**Task requirements:** The lines you return should be those containing the string "down", taken from the data below.

⁂

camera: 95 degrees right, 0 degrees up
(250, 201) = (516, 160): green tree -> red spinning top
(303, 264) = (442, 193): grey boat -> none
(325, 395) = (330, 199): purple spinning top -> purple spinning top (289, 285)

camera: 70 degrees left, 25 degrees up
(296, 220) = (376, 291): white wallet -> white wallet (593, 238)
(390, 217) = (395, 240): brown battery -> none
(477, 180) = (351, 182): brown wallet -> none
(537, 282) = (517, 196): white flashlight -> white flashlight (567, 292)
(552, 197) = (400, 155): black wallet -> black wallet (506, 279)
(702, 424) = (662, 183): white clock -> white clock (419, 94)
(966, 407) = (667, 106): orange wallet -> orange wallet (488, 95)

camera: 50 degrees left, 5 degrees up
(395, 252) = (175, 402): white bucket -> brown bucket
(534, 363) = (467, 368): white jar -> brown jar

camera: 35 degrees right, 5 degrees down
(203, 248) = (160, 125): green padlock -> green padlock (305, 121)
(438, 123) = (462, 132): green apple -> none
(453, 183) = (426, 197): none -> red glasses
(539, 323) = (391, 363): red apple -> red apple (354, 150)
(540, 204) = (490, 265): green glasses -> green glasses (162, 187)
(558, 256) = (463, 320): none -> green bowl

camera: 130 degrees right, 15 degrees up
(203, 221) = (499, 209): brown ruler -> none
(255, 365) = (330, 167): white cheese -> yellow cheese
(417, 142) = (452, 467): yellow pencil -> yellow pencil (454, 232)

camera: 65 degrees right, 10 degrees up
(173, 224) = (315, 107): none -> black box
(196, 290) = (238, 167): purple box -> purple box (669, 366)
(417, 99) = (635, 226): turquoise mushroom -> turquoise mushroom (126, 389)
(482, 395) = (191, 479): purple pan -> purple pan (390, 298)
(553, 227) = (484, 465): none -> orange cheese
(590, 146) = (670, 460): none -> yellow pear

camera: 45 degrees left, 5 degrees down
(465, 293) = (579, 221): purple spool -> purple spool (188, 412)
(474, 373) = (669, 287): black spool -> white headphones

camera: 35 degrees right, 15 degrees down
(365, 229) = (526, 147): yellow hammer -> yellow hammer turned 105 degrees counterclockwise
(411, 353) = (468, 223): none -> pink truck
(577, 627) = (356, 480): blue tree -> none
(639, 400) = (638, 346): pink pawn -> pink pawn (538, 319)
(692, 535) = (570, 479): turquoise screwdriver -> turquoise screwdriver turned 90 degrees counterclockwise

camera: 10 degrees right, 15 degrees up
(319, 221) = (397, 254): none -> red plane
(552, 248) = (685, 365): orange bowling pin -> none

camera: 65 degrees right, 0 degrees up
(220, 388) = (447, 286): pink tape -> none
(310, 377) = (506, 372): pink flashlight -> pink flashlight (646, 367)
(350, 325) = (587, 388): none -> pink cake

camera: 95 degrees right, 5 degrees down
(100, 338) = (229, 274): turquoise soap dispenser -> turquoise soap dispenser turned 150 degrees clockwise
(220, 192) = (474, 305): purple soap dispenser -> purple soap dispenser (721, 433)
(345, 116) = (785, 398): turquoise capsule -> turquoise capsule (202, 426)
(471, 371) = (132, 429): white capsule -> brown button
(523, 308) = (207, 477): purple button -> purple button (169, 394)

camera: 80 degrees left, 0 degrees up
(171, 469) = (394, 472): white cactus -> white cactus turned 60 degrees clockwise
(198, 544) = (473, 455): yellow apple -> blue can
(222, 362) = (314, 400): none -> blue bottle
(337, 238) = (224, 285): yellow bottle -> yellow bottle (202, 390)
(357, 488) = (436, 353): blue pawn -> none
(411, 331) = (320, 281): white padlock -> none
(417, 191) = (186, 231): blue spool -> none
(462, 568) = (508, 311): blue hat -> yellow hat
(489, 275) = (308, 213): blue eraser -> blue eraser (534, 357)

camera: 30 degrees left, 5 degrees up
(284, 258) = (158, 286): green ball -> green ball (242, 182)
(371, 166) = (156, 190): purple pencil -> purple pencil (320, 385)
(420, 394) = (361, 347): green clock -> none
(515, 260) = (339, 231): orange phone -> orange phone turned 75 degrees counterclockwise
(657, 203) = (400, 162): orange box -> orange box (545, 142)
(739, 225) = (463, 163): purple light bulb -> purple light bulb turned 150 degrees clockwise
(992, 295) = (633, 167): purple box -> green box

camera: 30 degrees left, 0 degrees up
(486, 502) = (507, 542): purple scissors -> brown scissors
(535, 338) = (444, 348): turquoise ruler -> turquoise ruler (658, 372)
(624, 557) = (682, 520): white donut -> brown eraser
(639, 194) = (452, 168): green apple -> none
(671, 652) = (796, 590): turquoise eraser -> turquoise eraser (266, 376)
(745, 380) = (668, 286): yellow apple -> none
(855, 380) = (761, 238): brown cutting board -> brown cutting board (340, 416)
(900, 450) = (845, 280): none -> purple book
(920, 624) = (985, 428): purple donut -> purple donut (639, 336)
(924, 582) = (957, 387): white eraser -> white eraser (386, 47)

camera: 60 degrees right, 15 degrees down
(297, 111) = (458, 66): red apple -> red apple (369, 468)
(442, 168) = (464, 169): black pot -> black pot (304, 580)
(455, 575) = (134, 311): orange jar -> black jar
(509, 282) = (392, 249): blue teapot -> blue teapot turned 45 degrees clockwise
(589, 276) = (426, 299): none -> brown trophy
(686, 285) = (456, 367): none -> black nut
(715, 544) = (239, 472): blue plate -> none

⁂

**The completed task:**
camera: 35 degrees right, 5 degrees down
camera: 45 degrees left, 5 degrees down
camera: 35 degrees right, 15 degrees down
camera: 95 degrees right, 5 degrees down
camera: 60 degrees right, 15 degrees down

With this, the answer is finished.